▶ **Task prompt**
Without the pictures, repeat the listing character for character.

▶ **Given records**

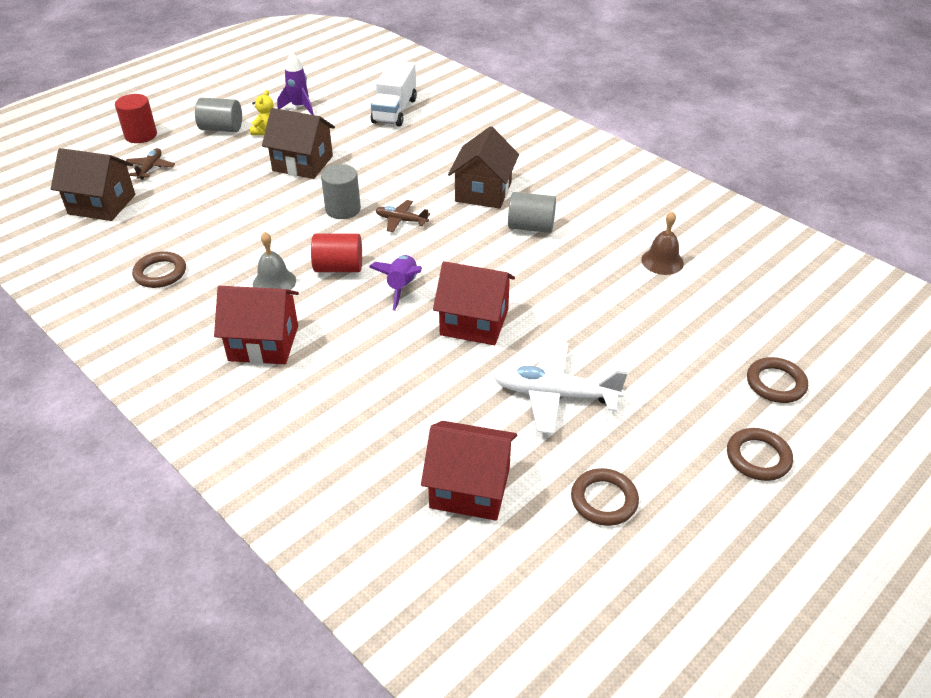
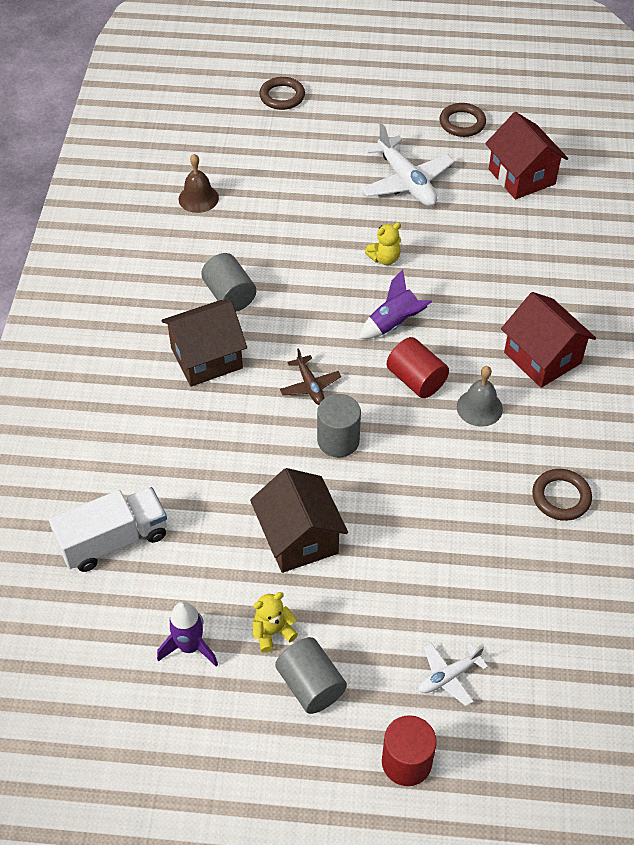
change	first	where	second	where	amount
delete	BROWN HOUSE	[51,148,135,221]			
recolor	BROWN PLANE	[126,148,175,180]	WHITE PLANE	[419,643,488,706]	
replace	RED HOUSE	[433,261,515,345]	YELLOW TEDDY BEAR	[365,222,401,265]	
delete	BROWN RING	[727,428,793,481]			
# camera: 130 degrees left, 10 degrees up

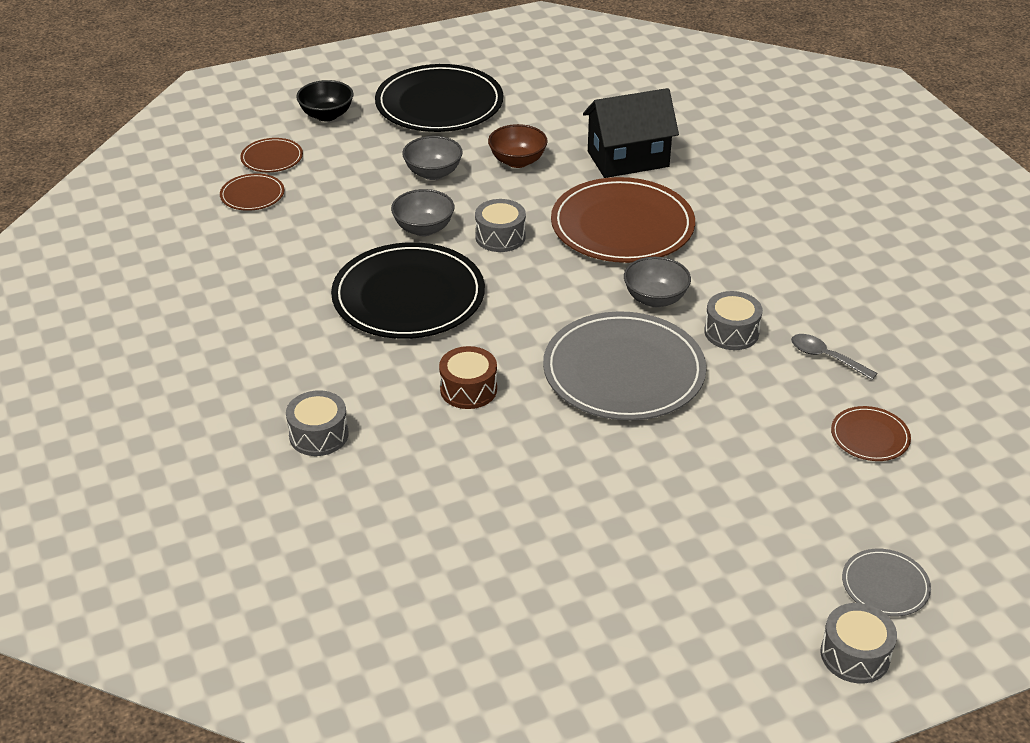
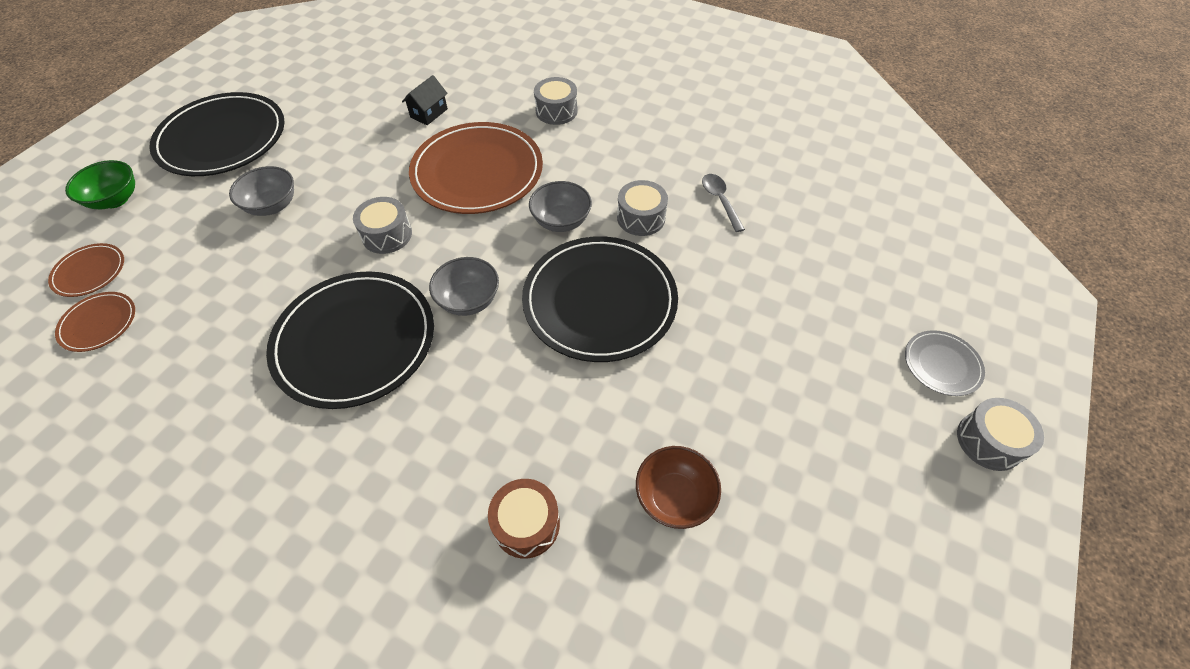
change	first	where	second	where	amount
recolor	BLACK BOWL	[296,80,353,121]	GREEN BOWL	[65,160,135,209]	
resize	BLACK HOUSE	[583,88,679,178]		[402,75,448,125]	x0.50
move	BROWN BOWL	[488,124,548,168]		[636,446,721,529]	
move	GREY BOWL	[391,189,454,236]		[429,257,499,316]	
recolor	GREY PLATE	[543,311,706,420]	BLACK PLATE	[522,236,678,362]	
rotate	GREY SPOON	[791,334,877,380]		[702,174,745,232]	75 degrees clockwise
move	BROWN DRUM	[439,346,497,409]		[488,479,560,559]	
move	GREY DRUM	[286,390,348,456]		[534,77,578,125]	
delete	BROWN PLATE	[831,406,911,461]			
# camera: 40 degrees left, 15 degrees up

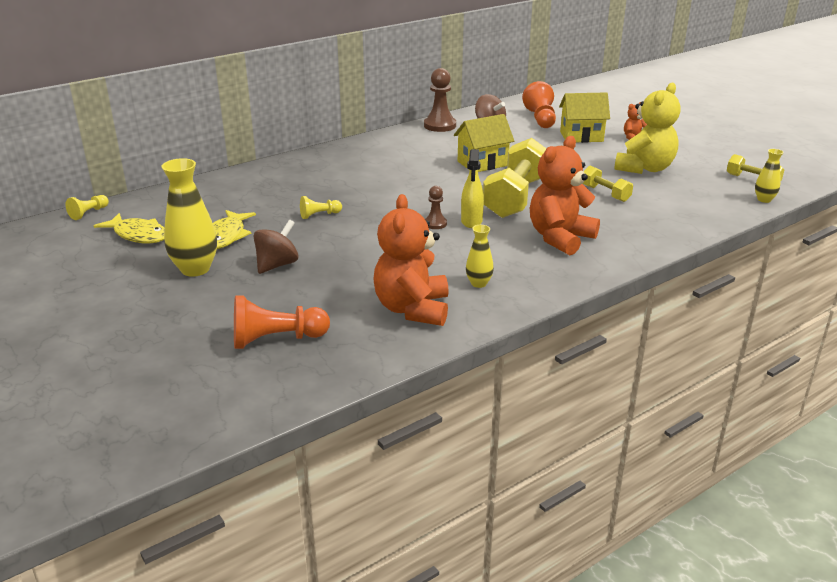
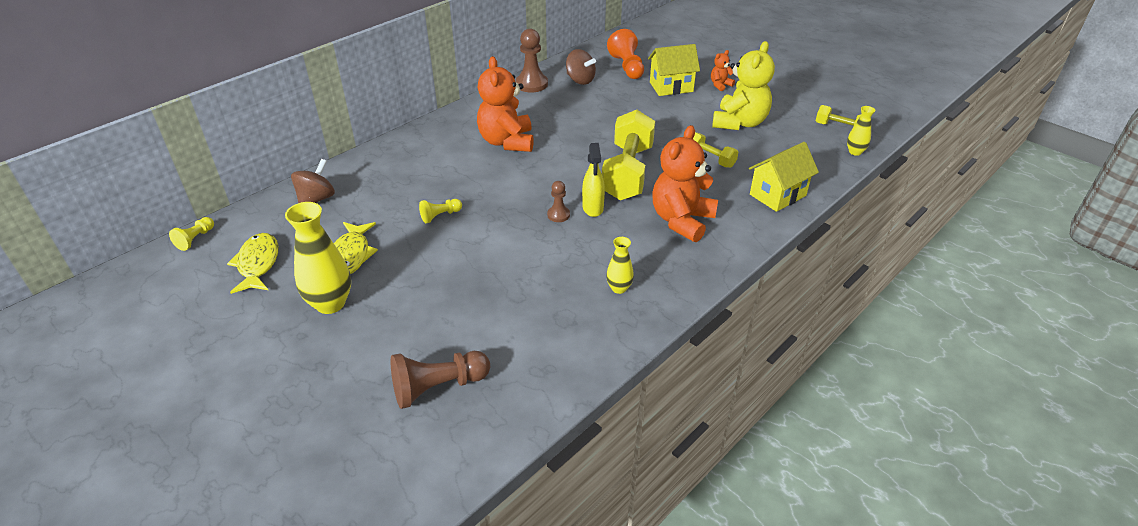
change	first	where	second	where	amount
move	YELLOW HOUSE	[454,114,514,172]		[749,142,819,212]	
move	ORANGE TEDDY BEAR	[373,194,449,326]		[477,56,534,152]	
rotate	YELLOW FISH	[94,213,164,243]		[227,233,279,294]	120 degrees counterclockwise
move	BROWN SPINNING TOP	[254,220,298,274]		[291,159,335,203]	
recolor	ORANGE PAWN	[234,295,330,349]	BROWN PAWN	[391,351,490,409]	
# camera: 10 degrees left, 10 degrees up

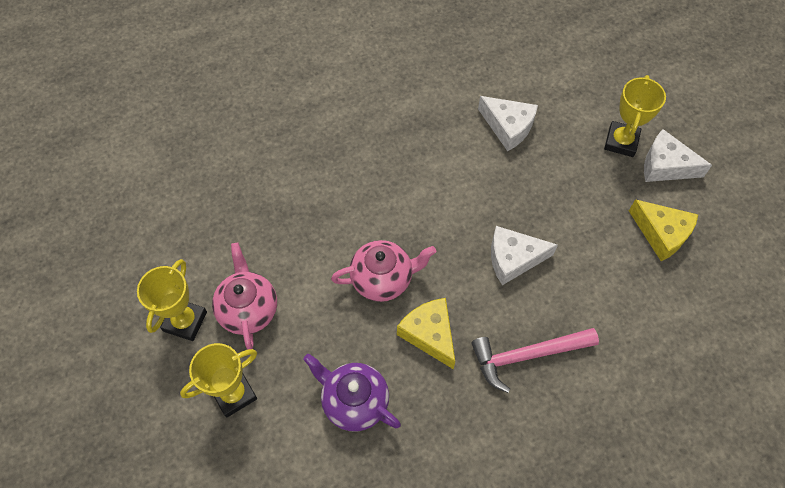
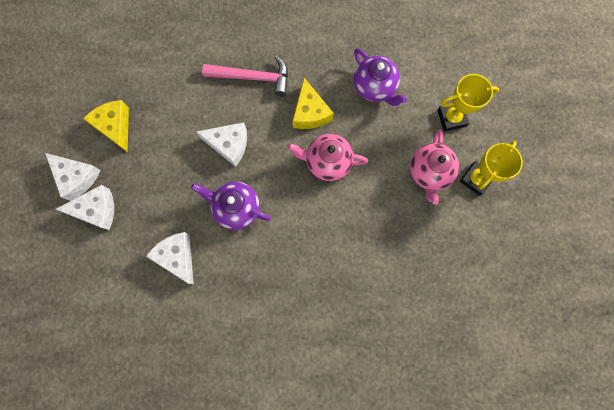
change	first	where	second	where	amount
replace	YELLOW TROPHY	[604,75,666,157]	WHITE CHEESE	[55,185,114,230]	
insert			PURPLE TEAPOT	[191,181,271,230]	
# camera: 160 degrees left, 15 degrees up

▶ **Solution below**
change	first	where	second	where	amount
delete	BROWN HOUSE	[51,148,135,221]			
recolor	BROWN PLANE	[126,148,175,180]	WHITE PLANE	[419,643,488,706]	
replace	RED HOUSE	[433,261,515,345]	YELLOW TEDDY BEAR	[365,222,401,265]	
delete	BROWN RING	[727,428,793,481]			
# camera: 130 degrees left, 10 degrees up

change	first	where	second	where	amount
recolor	BLACK BOWL	[296,80,353,121]	GREEN BOWL	[65,160,135,209]	
resize	BLACK HOUSE	[583,88,679,178]		[402,75,448,125]	x0.50
move	BROWN BOWL	[488,124,548,168]		[636,446,721,529]	
move	GREY BOWL	[391,189,454,236]		[429,257,499,316]	
recolor	GREY PLATE	[543,311,706,420]	BLACK PLATE	[522,236,678,362]	
rotate	GREY SPOON	[791,334,877,380]		[702,174,745,232]	75 degrees clockwise
move	BROWN DRUM	[439,346,497,409]		[488,479,560,559]	
move	GREY DRUM	[286,390,348,456]		[534,77,578,125]	
delete	BROWN PLATE	[831,406,911,461]			
# camera: 40 degrees left, 15 degrees up

change	first	where	second	where	amount
move	YELLOW HOUSE	[454,114,514,172]		[749,142,819,212]	
move	ORANGE TEDDY BEAR	[373,194,449,326]		[477,56,534,152]	
rotate	YELLOW FISH	[94,213,164,243]		[227,233,279,294]	120 degrees counterclockwise
move	BROWN SPINNING TOP	[254,220,298,274]		[291,159,335,203]	
recolor	ORANGE PAWN	[234,295,330,349]	BROWN PAWN	[391,351,490,409]	
# camera: 10 degrees left, 10 degrees up

change	first	where	second	where	amount
replace	YELLOW TROPHY	[604,75,666,157]	WHITE CHEESE	[55,185,114,230]	
insert			PURPLE TEAPOT	[191,181,271,230]	
# camera: 160 degrees left, 15 degrees up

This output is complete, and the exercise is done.